>>>

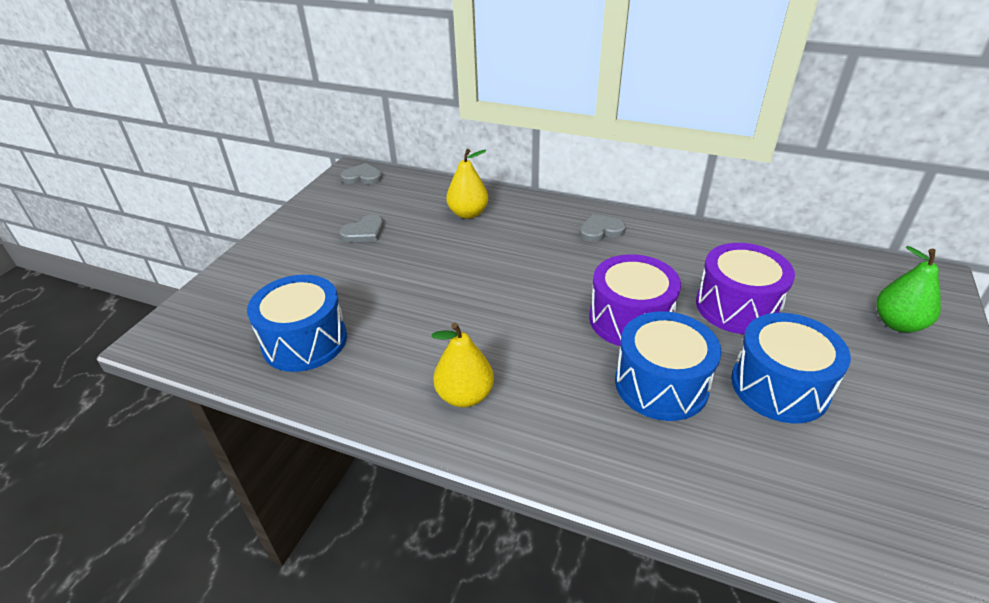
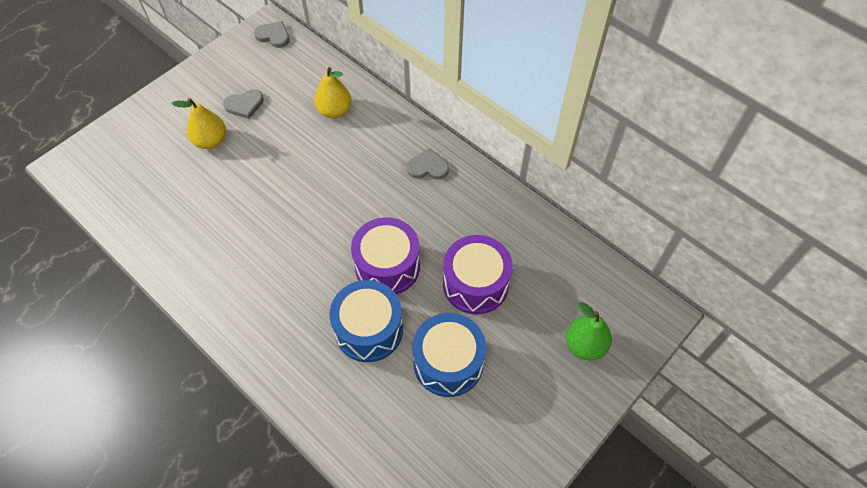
camera: 20 degrees right, 20 degrees up
blue drum [247,275,347,372] -> none
yellow pear [432,323,494,407] -> yellow pear moved to [171,98,226,149]

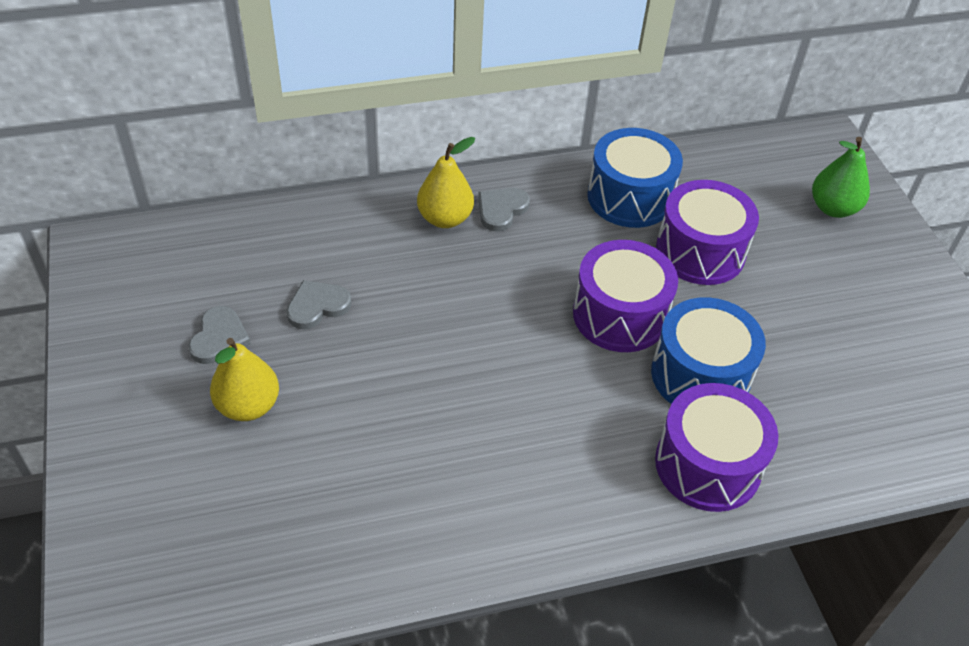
camera: 60 degrees left, 10 degrees down
grey heart [254,21,290,48] -> grey heart moved to [287,280,352,329]
yellow pear [314,67,352,118] -> yellow pear moved to [417,137,475,228]
blue drum [413,313,486,397] -> blue drum moved to [587,128,683,228]
none -> purple drum [655,383,778,512]

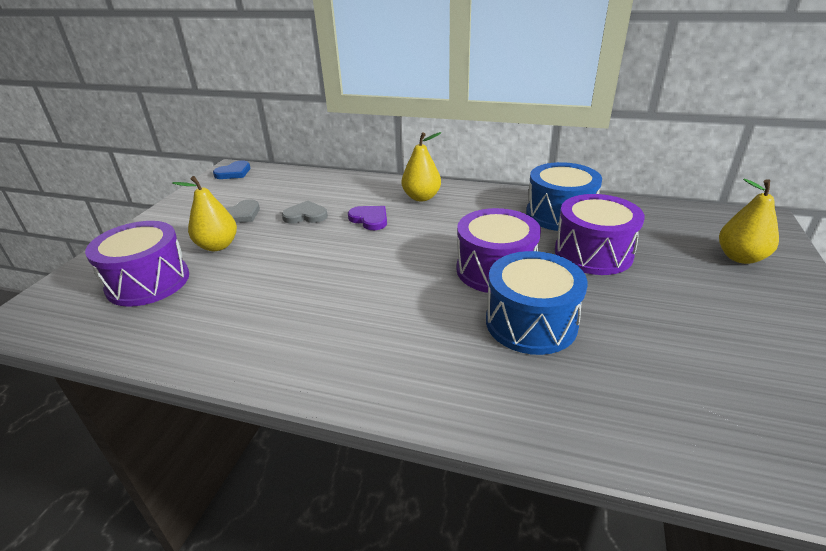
camera: 35 degrees right, 15 degrees down
grey heart [478,188,530,232] -> none
purple drum [655,383,778,512] -> purple drum moved to [85,221,189,307]
green pear [812,137,870,218] -> yellow pear [719,179,779,264]
none -> blue heart [213,160,250,179]
none -> purple heart [348,206,387,230]

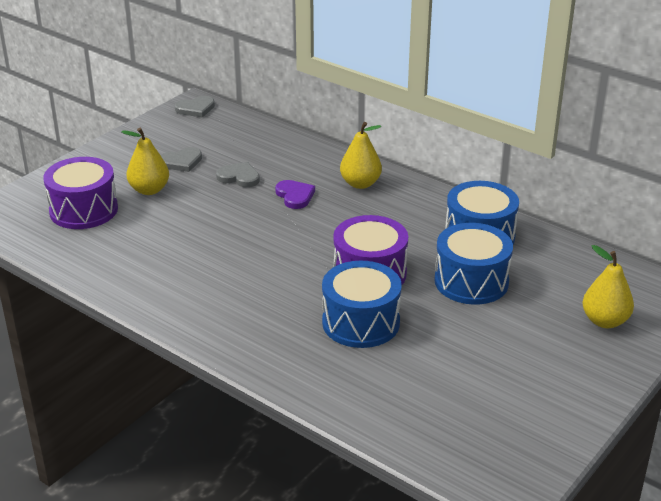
camera: 20 degrees right, 0 degrees up
blue heart [213,160,250,179] -> grey heart [175,96,215,118]
purple drum [555,194,645,275] -> blue drum [434,223,513,305]

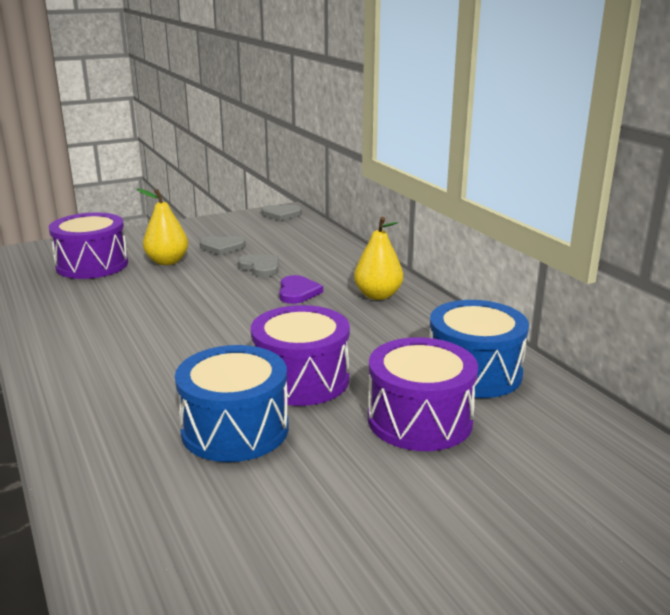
camera: 25 degrees right, 10 degrees down
blue drum [434,223,513,305] -> purple drum [368,337,478,451]
yellow pear [583,245,634,328] -> none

<<<

What the exercise asks: Starting at the first line of the material, output exactly the lines up to and including the one with "grey heart [254,21,290,48]". Do not include the pictures.

Expected answer:
camera: 20 degrees right, 20 degrees up
blue drum [247,275,347,372] -> none
yellow pear [432,323,494,407] -> yellow pear moved to [171,98,226,149]

camera: 60 degrees left, 10 degrees down
grey heart [254,21,290,48] -> grey heart moved to [287,280,352,329]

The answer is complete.